**Work to be completed**:
Of the entries below, restate word for word only the section that runs from the line with "R4: 82k (5V, U5/CH0) -> none" to the line with "C2: 150nF (0V, VS) -> 3.3uF (0V, VS)", counting both ends.

── Records provided ──

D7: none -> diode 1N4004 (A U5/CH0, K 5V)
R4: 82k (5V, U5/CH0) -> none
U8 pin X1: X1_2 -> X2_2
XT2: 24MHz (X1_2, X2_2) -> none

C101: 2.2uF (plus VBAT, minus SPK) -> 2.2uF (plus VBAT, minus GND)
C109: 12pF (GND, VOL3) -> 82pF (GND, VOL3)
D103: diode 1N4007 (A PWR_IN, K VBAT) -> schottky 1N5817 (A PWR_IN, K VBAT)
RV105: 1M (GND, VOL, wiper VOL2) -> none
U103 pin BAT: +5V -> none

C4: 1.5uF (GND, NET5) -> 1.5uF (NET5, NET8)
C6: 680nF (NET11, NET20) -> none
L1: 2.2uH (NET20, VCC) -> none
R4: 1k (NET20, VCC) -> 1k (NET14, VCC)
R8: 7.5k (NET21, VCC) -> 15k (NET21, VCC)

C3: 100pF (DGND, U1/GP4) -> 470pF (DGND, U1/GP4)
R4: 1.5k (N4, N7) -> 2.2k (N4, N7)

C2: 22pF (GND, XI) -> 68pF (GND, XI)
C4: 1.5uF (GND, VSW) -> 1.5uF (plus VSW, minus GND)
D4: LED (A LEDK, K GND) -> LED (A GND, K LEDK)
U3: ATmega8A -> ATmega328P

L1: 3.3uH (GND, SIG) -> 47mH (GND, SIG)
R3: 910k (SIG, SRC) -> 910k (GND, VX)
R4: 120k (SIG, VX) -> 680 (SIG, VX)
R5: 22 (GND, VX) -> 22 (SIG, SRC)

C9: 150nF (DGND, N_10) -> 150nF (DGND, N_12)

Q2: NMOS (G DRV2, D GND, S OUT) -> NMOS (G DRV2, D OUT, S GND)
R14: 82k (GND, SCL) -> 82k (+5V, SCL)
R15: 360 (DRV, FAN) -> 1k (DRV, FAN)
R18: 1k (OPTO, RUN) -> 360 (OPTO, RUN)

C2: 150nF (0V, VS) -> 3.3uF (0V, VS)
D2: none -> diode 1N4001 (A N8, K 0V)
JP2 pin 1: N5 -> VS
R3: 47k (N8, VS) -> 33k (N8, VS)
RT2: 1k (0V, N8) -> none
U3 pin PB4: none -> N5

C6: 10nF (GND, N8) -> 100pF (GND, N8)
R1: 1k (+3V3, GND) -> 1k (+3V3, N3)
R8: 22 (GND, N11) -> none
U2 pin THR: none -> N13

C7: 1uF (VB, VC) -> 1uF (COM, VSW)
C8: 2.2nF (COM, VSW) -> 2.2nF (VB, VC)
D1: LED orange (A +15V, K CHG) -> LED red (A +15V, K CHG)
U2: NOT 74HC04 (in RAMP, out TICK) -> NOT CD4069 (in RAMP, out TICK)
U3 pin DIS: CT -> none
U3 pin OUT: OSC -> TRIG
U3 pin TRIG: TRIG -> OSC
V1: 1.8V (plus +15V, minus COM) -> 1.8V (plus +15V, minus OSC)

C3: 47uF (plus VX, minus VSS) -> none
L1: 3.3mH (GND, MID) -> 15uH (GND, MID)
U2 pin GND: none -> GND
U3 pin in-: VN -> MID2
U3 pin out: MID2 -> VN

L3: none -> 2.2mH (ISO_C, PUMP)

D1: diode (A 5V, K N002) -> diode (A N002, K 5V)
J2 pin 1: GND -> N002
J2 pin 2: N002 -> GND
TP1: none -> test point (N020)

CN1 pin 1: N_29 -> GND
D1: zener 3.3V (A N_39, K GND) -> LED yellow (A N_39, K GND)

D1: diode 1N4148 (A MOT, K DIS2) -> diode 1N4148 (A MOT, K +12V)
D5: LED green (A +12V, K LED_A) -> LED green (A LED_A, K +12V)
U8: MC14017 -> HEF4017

───

**Result below**:
R4: 82k (5V, U5/CH0) -> none
U8 pin X1: X1_2 -> X2_2
XT2: 24MHz (X1_2, X2_2) -> none

C101: 2.2uF (plus VBAT, minus SPK) -> 2.2uF (plus VBAT, minus GND)
C109: 12pF (GND, VOL3) -> 82pF (GND, VOL3)
D103: diode 1N4007 (A PWR_IN, K VBAT) -> schottky 1N5817 (A PWR_IN, K VBAT)
RV105: 1M (GND, VOL, wiper VOL2) -> none
U103 pin BAT: +5V -> none

C4: 1.5uF (GND, NET5) -> 1.5uF (NET5, NET8)
C6: 680nF (NET11, NET20) -> none
L1: 2.2uH (NET20, VCC) -> none
R4: 1k (NET20, VCC) -> 1k (NET14, VCC)
R8: 7.5k (NET21, VCC) -> 15k (NET21, VCC)

C3: 100pF (DGND, U1/GP4) -> 470pF (DGND, U1/GP4)
R4: 1.5k (N4, N7) -> 2.2k (N4, N7)

C2: 22pF (GND, XI) -> 68pF (GND, XI)
C4: 1.5uF (GND, VSW) -> 1.5uF (plus VSW, minus GND)
D4: LED (A LEDK, K GND) -> LED (A GND, K LEDK)
U3: ATmega8A -> ATmega328P

L1: 3.3uH (GND, SIG) -> 47mH (GND, SIG)
R3: 910k (SIG, SRC) -> 910k (GND, VX)
R4: 120k (SIG, VX) -> 680 (SIG, VX)
R5: 22 (GND, VX) -> 22 (SIG, SRC)

C9: 150nF (DGND, N_10) -> 150nF (DGND, N_12)

Q2: NMOS (G DRV2, D GND, S OUT) -> NMOS (G DRV2, D OUT, S GND)
R14: 82k (GND, SCL) -> 82k (+5V, SCL)
R15: 360 (DRV, FAN) -> 1k (DRV, FAN)
R18: 1k (OPTO, RUN) -> 360 (OPTO, RUN)

C2: 150nF (0V, VS) -> 3.3uF (0V, VS)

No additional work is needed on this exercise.